WORK REQUEST
Copy the data that follows exactly as it is, excluding all pictures.

____

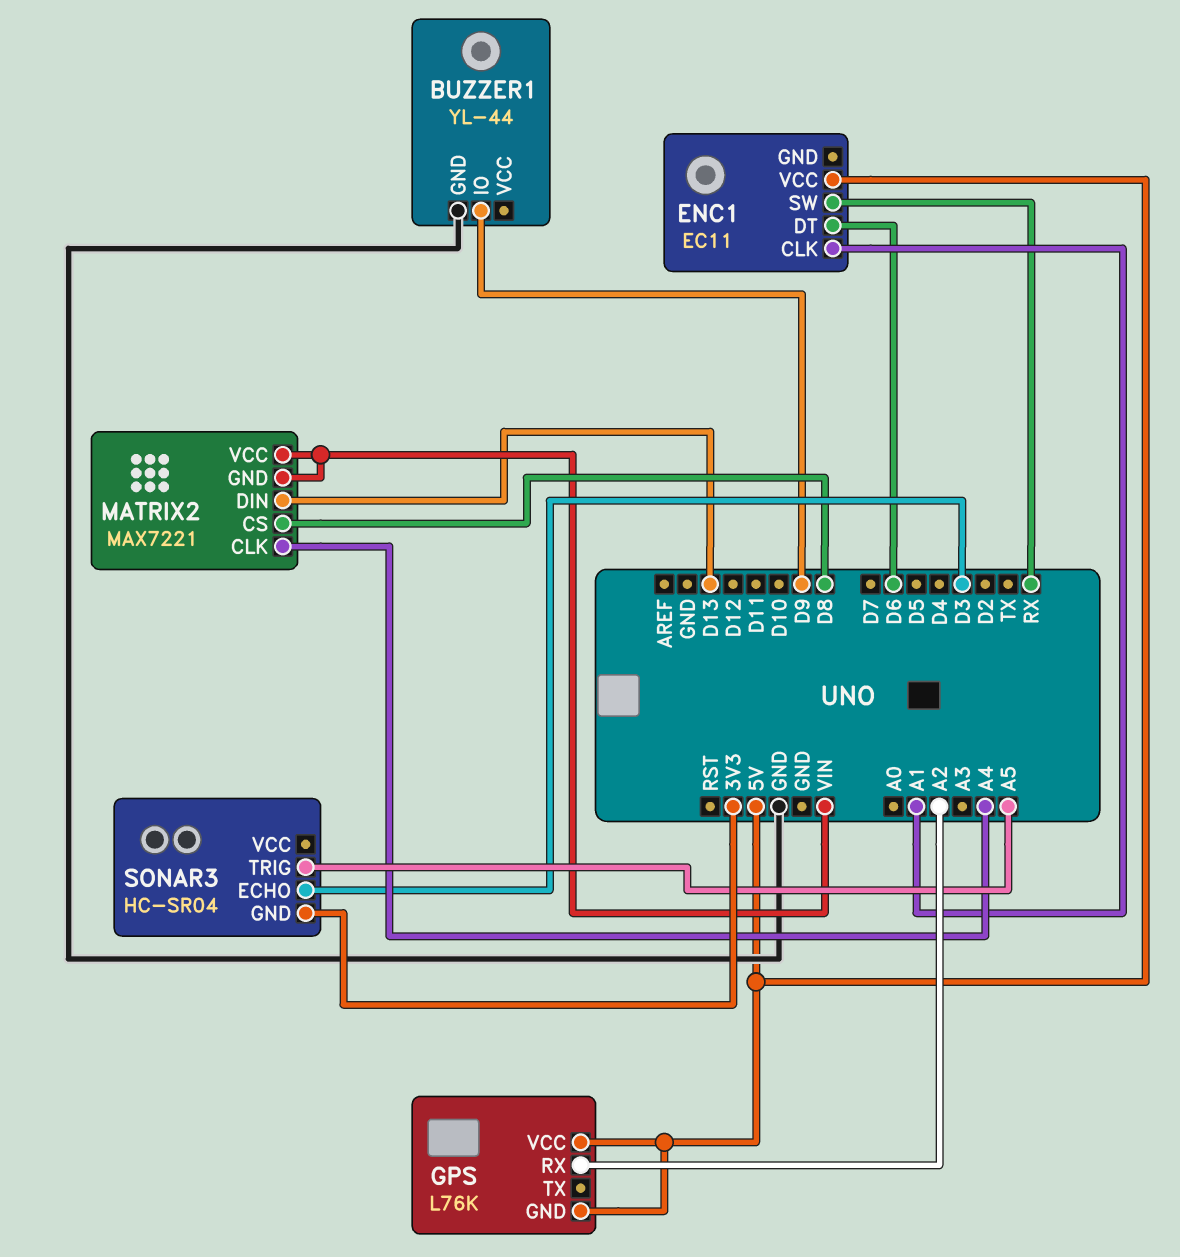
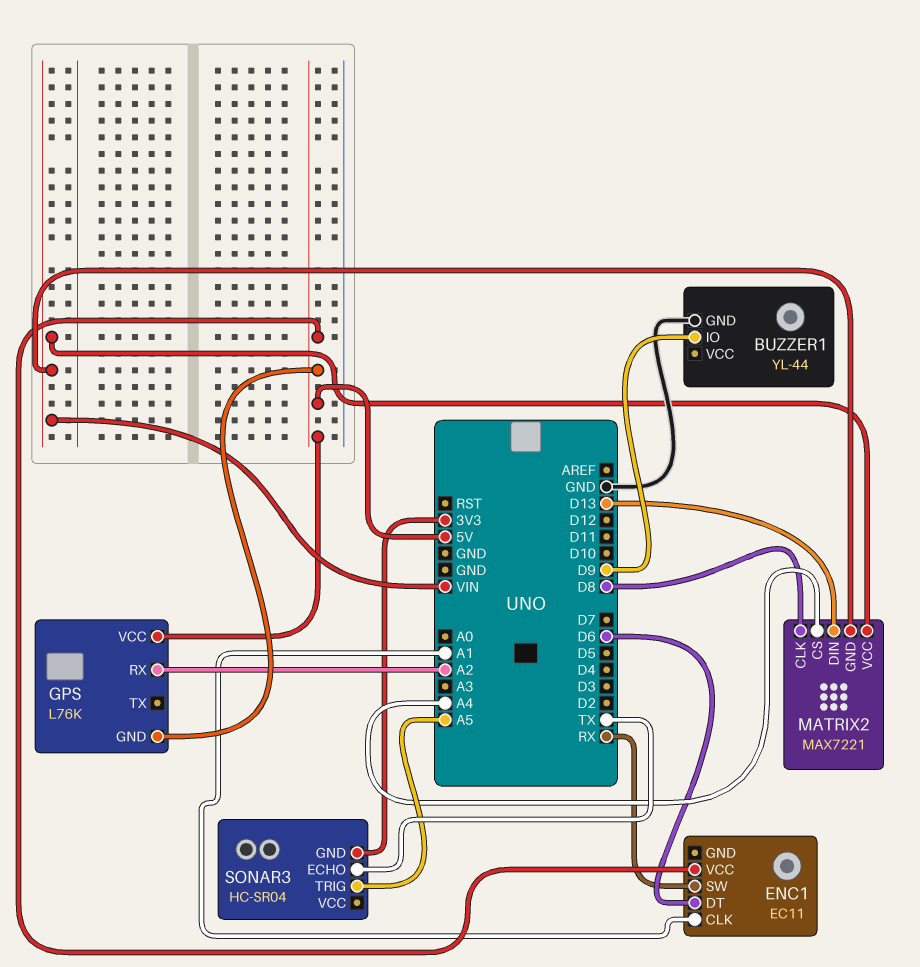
MATRIX2 pin CLK: A4 -> D8
MATRIX2 pin CS: D8 -> A4
SONAR3 pin ECHO: D3 -> TX

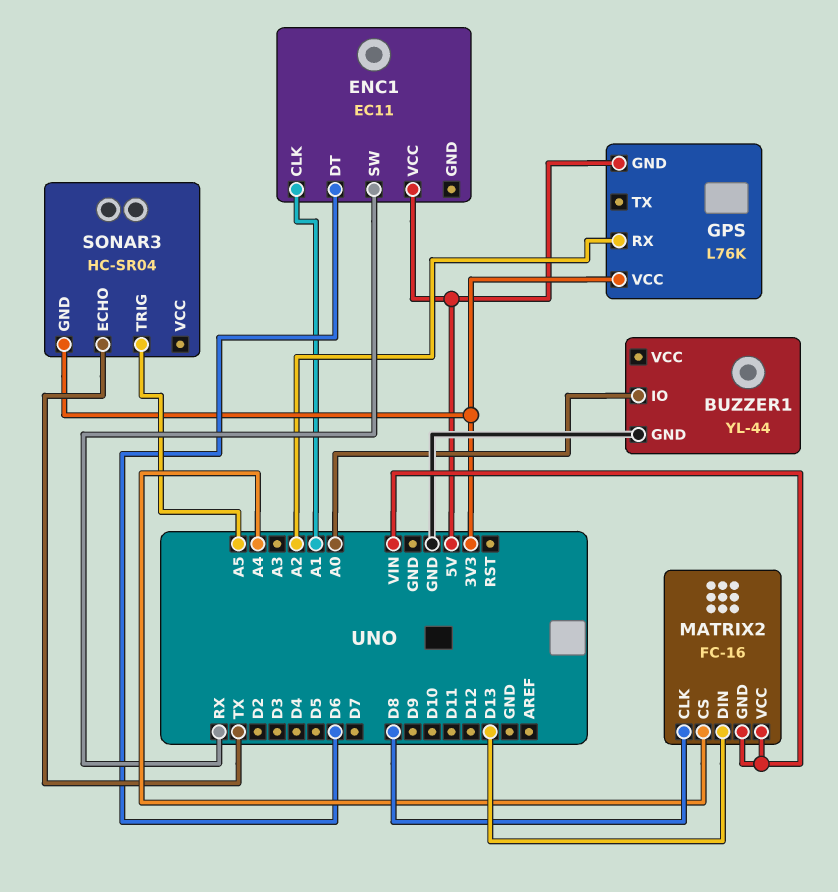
BUZZER1 pin IO: D9 -> A0
GPS pin VCC: 5V -> 3V3
MATRIX2: MAX7221 -> FC-16

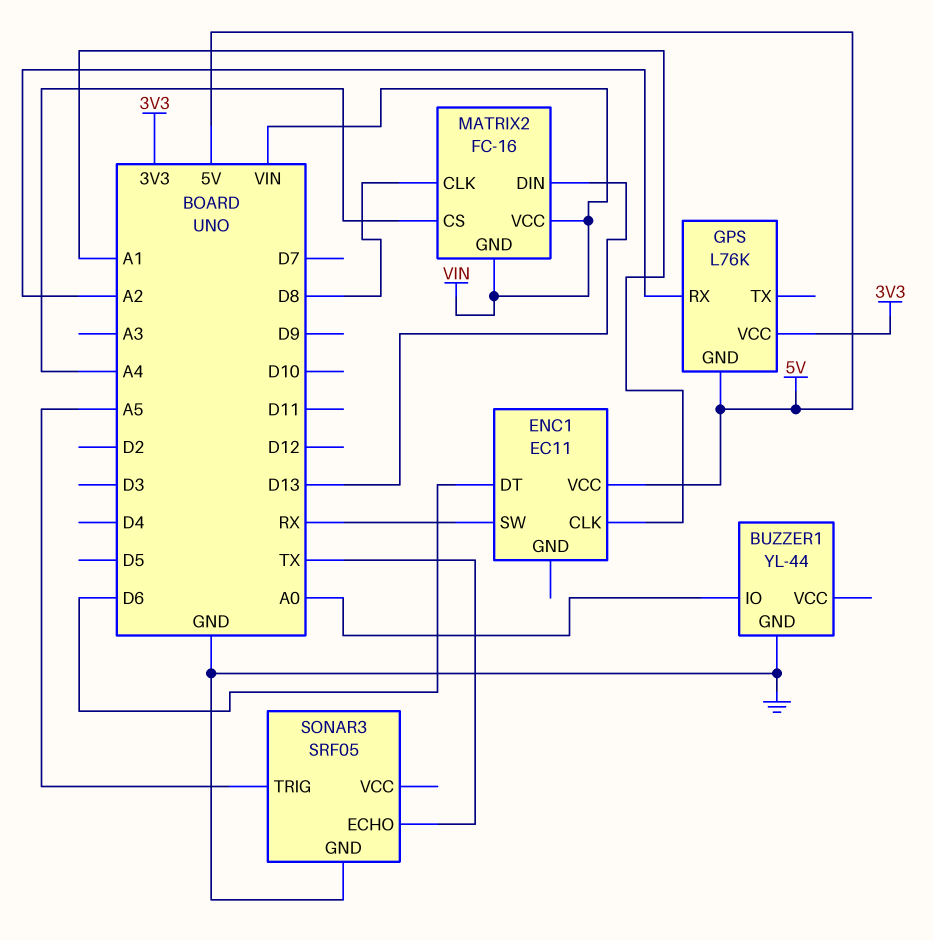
SONAR3: HC-SR04 -> SRF05
SONAR3 pin GND: 3V3 -> GND

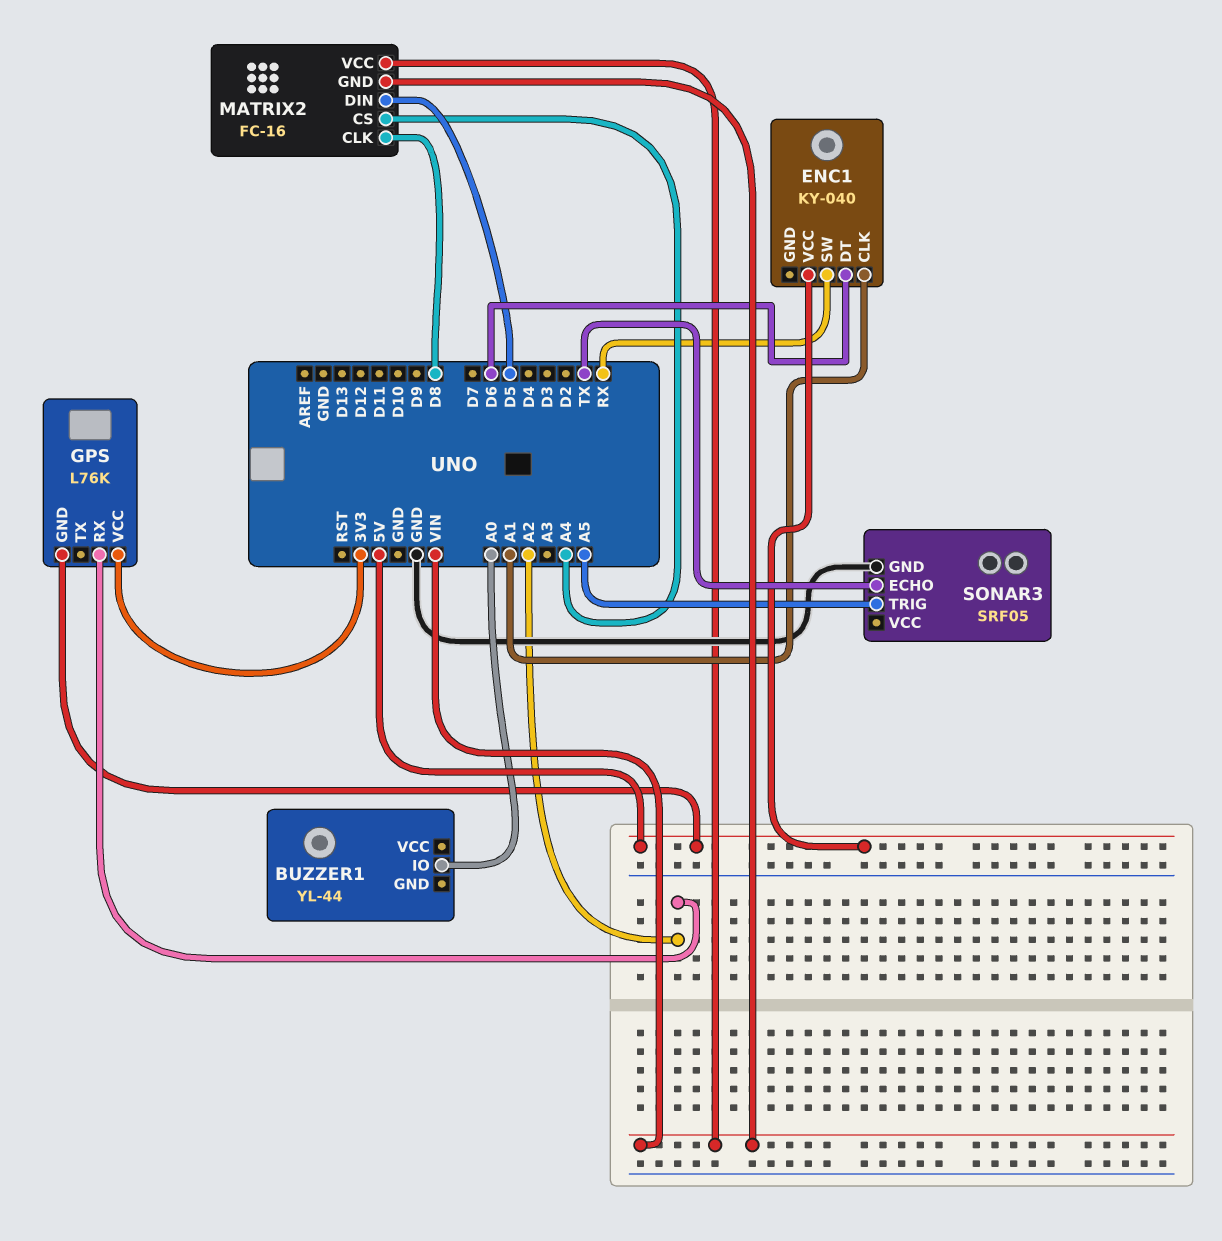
BUZZER1 pin GND: GND -> none
ENC1: EC11 -> KY-040
MATRIX2 pin DIN: D13 -> D5

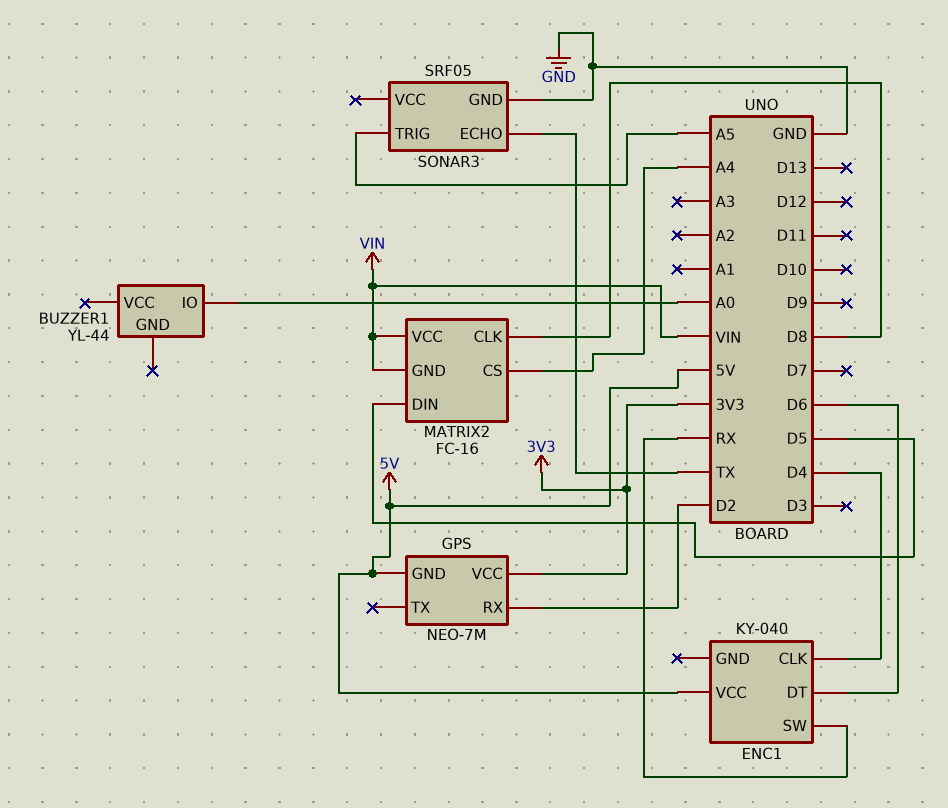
ENC1 pin CLK: A1 -> D4
GPS: L76K -> NEO-7M
GPS pin RX: A2 -> D2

____

YOUR RESPONSE
MATRIX2 pin CLK: A4 -> D8
MATRIX2 pin CS: D8 -> A4
SONAR3 pin ECHO: D3 -> TX

BUZZER1 pin IO: D9 -> A0
GPS pin VCC: 5V -> 3V3
MATRIX2: MAX7221 -> FC-16

SONAR3: HC-SR04 -> SRF05
SONAR3 pin GND: 3V3 -> GND

BUZZER1 pin GND: GND -> none
ENC1: EC11 -> KY-040
MATRIX2 pin DIN: D13 -> D5

ENC1 pin CLK: A1 -> D4
GPS: L76K -> NEO-7M
GPS pin RX: A2 -> D2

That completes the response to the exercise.